Version comparison data
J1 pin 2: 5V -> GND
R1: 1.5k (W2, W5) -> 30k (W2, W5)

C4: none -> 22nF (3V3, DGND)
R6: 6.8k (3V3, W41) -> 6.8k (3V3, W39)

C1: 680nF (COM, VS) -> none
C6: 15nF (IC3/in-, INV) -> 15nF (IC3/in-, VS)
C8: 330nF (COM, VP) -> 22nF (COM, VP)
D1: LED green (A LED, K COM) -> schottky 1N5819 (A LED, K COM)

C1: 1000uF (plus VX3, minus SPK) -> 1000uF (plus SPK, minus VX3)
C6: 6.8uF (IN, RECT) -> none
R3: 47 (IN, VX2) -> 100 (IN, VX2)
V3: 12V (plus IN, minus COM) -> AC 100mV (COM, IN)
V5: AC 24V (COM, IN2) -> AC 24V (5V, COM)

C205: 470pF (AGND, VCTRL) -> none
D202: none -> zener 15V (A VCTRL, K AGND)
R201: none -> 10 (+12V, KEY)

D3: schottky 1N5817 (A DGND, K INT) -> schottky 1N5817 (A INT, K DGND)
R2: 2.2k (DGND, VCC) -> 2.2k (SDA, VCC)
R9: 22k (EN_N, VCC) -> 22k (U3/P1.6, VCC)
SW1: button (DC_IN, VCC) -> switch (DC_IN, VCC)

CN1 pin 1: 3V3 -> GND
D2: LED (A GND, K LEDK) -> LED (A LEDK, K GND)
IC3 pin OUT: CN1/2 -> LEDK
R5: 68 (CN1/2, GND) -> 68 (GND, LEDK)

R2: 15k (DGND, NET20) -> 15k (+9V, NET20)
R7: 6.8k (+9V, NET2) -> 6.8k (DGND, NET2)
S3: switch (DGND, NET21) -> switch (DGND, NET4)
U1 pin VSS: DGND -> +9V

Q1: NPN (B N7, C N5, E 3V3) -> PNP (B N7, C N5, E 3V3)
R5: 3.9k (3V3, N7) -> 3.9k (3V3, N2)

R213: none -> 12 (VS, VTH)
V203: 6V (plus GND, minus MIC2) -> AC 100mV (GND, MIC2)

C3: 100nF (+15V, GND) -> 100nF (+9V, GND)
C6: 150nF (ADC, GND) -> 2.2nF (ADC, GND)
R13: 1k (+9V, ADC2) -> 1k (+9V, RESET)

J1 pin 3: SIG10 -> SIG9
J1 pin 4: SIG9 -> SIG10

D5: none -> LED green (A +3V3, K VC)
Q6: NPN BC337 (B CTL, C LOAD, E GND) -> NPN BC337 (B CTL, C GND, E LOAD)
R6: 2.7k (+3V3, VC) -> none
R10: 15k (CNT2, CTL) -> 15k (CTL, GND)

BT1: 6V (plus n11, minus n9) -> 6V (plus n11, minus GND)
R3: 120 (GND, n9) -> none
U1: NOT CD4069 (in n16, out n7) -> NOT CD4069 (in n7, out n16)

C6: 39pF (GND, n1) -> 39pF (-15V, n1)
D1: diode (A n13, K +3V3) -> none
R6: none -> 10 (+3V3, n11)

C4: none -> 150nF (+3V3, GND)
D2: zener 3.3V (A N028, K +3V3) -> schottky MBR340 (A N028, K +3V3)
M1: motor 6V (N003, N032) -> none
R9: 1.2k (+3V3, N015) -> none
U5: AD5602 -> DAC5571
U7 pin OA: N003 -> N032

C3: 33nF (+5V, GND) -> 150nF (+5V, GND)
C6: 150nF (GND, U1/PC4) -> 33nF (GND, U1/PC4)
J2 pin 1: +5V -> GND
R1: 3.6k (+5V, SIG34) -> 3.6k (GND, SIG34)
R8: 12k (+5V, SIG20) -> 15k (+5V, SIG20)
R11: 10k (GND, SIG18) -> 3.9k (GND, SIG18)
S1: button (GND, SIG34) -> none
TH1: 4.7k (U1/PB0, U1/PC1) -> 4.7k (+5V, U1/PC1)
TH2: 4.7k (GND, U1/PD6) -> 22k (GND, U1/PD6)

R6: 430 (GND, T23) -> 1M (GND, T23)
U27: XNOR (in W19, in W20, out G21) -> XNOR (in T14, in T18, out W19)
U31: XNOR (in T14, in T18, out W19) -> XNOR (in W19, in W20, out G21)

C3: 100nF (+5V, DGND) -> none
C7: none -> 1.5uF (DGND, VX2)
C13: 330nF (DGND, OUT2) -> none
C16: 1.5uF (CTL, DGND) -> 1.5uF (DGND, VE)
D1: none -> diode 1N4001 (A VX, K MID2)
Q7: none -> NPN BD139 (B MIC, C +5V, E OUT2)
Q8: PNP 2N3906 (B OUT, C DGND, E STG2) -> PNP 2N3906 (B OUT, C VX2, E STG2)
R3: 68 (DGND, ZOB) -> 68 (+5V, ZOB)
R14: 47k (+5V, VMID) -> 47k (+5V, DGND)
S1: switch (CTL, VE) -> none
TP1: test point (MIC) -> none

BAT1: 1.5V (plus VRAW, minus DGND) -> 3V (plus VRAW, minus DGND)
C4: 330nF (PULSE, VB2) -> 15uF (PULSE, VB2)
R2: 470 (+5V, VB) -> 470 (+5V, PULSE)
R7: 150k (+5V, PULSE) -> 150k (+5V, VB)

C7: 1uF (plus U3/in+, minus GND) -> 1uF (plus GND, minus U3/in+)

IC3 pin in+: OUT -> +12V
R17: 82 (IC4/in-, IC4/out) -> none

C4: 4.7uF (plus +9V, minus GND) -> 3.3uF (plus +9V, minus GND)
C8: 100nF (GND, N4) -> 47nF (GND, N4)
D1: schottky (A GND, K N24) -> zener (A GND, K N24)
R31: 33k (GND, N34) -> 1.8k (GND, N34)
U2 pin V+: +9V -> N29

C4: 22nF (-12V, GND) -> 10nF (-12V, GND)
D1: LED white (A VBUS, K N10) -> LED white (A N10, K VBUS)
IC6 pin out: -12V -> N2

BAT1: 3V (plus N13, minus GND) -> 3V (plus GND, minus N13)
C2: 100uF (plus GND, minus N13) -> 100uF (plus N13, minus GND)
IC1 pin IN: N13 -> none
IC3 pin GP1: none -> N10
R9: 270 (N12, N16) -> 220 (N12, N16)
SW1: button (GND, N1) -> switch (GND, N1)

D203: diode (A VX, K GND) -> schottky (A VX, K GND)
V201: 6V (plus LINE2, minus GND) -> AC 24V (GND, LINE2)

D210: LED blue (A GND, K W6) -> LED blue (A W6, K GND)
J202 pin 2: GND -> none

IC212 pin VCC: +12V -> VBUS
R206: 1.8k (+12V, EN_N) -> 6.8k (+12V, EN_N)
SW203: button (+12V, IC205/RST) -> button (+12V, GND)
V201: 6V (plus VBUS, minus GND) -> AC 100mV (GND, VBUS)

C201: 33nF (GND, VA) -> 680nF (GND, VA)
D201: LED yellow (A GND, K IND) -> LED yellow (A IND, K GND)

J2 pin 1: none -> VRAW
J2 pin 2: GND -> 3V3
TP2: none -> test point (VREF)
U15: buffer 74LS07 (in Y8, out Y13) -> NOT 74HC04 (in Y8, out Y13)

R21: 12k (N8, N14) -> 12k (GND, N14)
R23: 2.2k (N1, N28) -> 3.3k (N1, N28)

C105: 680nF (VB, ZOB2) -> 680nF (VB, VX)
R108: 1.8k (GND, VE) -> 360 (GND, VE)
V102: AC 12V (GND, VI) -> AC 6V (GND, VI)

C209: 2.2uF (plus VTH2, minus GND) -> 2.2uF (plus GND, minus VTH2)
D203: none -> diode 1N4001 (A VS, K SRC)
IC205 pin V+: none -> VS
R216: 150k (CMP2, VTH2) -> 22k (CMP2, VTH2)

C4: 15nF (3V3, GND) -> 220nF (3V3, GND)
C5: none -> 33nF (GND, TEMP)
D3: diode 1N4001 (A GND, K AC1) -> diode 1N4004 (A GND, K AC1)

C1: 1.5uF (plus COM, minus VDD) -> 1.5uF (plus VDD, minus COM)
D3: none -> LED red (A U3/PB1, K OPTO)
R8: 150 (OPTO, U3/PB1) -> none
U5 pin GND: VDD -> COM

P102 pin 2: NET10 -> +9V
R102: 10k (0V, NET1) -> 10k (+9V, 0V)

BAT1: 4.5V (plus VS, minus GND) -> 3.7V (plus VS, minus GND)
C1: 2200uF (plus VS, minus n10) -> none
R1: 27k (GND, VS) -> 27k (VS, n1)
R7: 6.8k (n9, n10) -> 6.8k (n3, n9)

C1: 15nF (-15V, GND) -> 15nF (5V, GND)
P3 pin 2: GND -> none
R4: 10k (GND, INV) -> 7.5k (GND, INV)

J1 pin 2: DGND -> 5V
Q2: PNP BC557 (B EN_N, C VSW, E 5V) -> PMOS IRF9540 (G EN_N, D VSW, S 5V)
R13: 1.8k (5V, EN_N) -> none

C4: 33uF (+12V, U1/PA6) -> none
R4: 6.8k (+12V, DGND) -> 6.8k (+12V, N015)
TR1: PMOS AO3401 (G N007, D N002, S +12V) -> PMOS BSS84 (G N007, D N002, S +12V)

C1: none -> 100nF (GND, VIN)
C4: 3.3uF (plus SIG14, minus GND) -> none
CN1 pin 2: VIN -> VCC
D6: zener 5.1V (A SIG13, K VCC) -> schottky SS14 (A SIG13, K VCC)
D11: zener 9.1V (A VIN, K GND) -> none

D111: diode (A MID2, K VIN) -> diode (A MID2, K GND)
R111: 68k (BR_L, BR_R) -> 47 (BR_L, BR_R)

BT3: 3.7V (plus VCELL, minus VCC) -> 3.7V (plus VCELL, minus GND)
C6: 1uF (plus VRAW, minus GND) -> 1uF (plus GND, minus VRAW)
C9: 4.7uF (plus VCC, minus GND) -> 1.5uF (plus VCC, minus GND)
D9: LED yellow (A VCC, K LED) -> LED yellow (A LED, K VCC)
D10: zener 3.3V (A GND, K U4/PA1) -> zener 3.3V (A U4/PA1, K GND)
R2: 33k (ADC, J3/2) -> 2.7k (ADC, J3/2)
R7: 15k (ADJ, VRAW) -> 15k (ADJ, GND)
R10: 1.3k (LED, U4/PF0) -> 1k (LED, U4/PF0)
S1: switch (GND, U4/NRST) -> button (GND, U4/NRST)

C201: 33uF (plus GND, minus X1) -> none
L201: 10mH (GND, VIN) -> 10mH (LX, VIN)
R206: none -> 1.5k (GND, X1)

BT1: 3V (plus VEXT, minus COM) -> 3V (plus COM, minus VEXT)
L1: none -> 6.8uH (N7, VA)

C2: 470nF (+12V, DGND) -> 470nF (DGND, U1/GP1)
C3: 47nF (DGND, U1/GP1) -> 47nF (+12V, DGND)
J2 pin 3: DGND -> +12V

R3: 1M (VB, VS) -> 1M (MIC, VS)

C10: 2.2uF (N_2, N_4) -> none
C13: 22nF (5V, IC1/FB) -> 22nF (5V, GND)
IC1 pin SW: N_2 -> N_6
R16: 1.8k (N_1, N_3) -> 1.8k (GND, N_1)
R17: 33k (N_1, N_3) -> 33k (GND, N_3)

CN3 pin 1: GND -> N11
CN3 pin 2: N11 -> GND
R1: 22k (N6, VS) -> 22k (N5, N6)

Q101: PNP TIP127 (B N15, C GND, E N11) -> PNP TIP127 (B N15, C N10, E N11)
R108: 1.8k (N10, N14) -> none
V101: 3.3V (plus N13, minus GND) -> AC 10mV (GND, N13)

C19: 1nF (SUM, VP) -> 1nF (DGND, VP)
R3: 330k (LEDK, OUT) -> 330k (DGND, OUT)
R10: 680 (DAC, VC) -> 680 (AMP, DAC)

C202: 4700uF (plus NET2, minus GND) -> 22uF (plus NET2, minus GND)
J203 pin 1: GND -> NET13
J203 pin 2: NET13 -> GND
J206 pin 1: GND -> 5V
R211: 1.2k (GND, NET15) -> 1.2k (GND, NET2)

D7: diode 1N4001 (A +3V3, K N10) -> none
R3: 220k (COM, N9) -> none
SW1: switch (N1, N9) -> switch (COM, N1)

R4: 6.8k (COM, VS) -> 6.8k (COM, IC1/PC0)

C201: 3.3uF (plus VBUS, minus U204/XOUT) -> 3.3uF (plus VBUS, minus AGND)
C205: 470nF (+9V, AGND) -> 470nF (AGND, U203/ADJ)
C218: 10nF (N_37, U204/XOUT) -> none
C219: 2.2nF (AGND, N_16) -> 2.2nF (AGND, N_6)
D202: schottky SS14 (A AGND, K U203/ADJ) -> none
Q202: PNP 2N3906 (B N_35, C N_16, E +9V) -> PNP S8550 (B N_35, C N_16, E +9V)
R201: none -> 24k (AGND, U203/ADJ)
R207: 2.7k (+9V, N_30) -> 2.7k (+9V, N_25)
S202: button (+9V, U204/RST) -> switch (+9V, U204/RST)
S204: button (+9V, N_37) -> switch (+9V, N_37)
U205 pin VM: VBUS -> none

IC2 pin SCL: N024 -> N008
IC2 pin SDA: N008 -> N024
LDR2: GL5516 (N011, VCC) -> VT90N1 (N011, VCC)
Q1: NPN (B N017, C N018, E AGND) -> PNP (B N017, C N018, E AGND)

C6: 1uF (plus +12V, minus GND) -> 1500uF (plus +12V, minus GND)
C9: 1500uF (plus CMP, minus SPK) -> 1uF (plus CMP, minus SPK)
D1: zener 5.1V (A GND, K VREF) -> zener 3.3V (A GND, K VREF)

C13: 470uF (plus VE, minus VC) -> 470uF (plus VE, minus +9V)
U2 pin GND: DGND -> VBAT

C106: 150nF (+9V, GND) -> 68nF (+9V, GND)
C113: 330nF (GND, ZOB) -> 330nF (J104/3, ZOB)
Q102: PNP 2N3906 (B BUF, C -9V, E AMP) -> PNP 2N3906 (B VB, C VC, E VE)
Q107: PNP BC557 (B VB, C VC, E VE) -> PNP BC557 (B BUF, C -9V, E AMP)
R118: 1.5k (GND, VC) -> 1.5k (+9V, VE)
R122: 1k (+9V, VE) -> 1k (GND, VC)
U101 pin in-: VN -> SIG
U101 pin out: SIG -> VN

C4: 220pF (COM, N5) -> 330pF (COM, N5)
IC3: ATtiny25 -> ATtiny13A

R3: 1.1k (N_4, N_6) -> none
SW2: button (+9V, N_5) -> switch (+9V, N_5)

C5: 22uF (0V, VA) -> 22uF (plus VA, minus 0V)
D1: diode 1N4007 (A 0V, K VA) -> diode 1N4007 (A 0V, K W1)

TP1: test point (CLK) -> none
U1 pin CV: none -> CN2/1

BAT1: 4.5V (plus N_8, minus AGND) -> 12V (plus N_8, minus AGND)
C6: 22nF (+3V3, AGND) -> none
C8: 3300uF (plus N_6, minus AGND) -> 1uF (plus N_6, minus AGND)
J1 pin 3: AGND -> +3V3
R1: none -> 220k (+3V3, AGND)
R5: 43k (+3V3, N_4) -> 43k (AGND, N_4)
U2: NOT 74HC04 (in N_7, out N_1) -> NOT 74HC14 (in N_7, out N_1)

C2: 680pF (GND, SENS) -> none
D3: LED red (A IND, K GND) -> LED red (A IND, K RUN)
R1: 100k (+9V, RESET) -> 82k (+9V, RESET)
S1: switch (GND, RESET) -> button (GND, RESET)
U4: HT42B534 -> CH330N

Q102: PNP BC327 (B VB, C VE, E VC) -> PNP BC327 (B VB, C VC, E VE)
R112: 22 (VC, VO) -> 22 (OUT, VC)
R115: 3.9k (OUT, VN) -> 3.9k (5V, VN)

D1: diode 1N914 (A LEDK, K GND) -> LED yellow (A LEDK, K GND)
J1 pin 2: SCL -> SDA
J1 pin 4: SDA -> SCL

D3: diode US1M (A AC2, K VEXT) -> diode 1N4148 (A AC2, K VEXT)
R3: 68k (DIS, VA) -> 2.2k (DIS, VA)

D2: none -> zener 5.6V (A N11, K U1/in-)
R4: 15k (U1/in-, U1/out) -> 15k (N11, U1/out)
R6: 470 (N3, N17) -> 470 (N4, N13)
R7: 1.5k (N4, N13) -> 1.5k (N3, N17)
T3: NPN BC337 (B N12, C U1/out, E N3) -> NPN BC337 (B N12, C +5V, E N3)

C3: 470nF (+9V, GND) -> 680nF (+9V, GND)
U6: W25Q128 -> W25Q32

## WHAT THE TASK REQUIRES
Wherever "XOUT" turns up in the records, copy the whole line.

## OUTPUT OF THE EXERCISE
C201: 3.3uF (plus VBUS, minus U204/XOUT) -> 3.3uF (plus VBUS, minus AGND)
C218: 10nF (N_37, U204/XOUT) -> none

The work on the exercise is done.